* [REQUIREMENT]:
Return the listing below exactly, with the pictures dropped.

* [AVAILABLE DATA]:
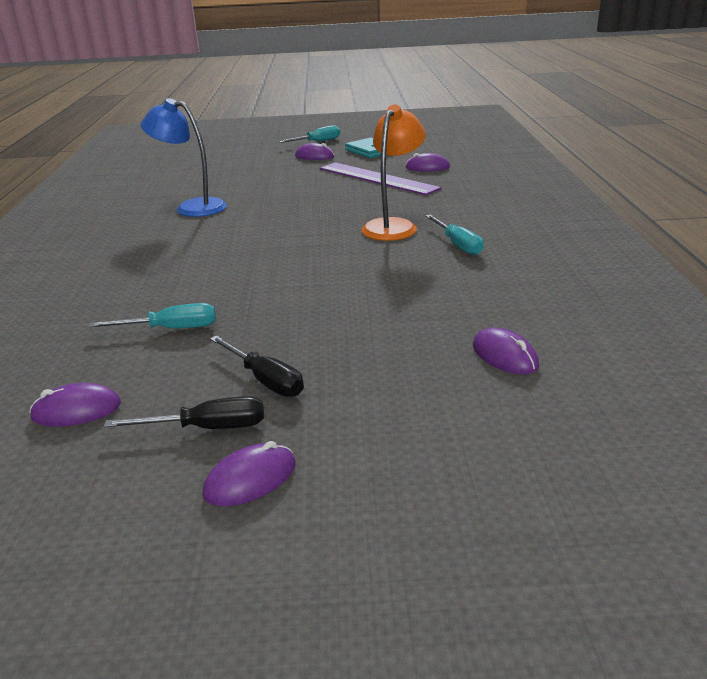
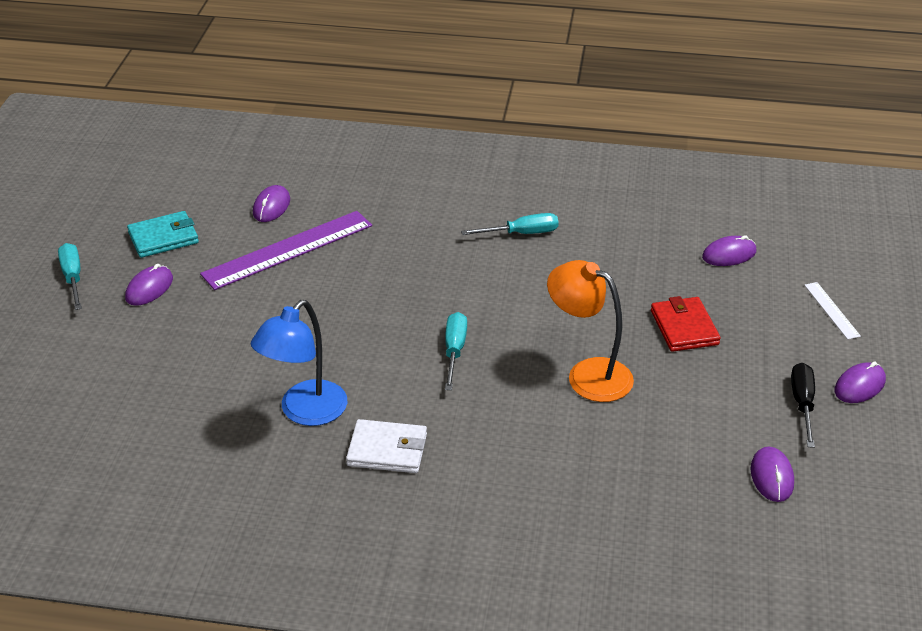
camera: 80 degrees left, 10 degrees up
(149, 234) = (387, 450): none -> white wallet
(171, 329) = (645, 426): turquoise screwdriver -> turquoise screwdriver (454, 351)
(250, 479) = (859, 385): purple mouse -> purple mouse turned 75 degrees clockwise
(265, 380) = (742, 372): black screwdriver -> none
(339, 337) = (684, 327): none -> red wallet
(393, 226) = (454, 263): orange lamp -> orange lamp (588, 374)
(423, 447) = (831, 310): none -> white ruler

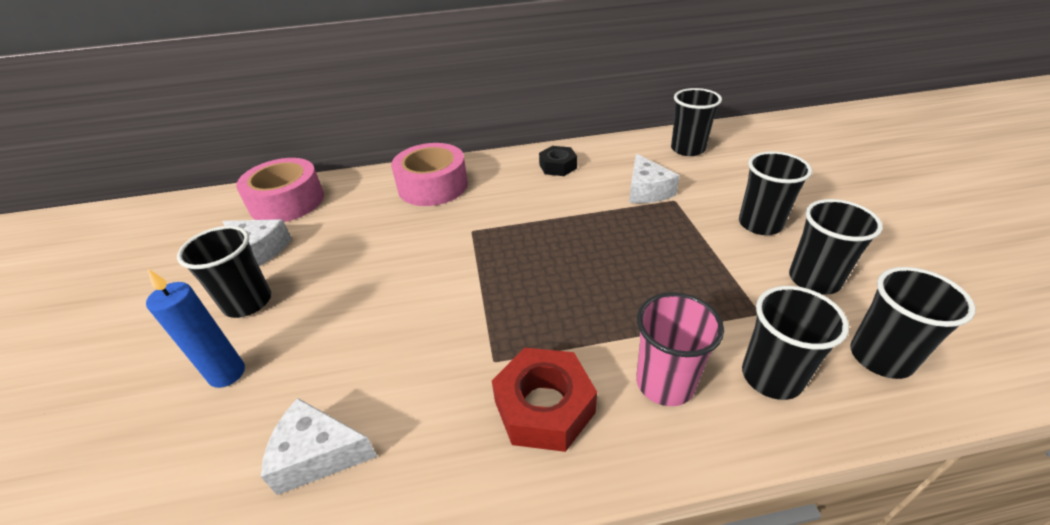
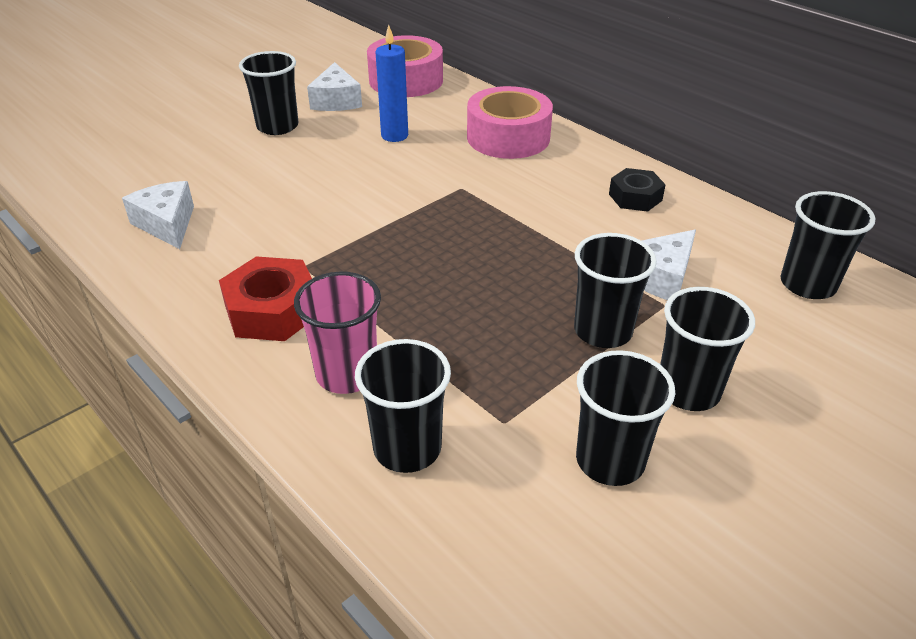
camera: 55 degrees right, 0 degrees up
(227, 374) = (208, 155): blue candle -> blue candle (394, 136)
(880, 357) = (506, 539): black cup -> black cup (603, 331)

* [WRITTEN ANSWER]:
camera: 80 degrees left, 10 degrees up
(149, 234) = (387, 450): none -> white wallet
(171, 329) = (645, 426): turquoise screwdriver -> turquoise screwdriver (454, 351)
(250, 479) = (859, 385): purple mouse -> purple mouse turned 75 degrees clockwise
(265, 380) = (742, 372): black screwdriver -> none
(339, 337) = (684, 327): none -> red wallet
(393, 226) = (454, 263): orange lamp -> orange lamp (588, 374)
(423, 447) = (831, 310): none -> white ruler

camera: 55 degrees right, 0 degrees up
(227, 374) = (208, 155): blue candle -> blue candle (394, 136)
(880, 357) = (506, 539): black cup -> black cup (603, 331)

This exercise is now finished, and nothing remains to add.